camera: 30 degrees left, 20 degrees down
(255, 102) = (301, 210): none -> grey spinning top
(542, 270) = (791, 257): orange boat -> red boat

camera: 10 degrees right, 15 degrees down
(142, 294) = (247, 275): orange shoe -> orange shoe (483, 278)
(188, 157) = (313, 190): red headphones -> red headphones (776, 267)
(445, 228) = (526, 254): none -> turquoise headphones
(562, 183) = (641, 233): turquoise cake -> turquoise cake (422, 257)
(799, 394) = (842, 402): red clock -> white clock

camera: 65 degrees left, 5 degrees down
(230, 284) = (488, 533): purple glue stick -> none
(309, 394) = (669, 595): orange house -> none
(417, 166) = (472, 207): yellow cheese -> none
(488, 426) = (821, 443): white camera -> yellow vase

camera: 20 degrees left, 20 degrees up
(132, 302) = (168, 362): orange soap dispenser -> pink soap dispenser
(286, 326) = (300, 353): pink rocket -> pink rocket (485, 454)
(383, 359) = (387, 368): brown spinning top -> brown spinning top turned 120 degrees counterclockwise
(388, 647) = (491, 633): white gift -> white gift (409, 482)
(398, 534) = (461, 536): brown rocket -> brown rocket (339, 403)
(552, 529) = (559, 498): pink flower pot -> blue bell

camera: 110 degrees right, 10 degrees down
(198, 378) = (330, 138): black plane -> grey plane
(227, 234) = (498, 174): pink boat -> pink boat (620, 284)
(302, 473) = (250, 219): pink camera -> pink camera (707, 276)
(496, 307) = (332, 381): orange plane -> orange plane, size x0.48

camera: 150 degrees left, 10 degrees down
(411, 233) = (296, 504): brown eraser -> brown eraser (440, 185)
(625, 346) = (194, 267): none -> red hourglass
--
DESCRIPTION OF THE TASK - Go through the listing above and pull out each line containing the word "left".

ANSWER AREA -
camera: 30 degrees left, 20 degrees down
camera: 65 degrees left, 5 degrees down
camera: 20 degrees left, 20 degrees up
camera: 150 degrees left, 10 degrees down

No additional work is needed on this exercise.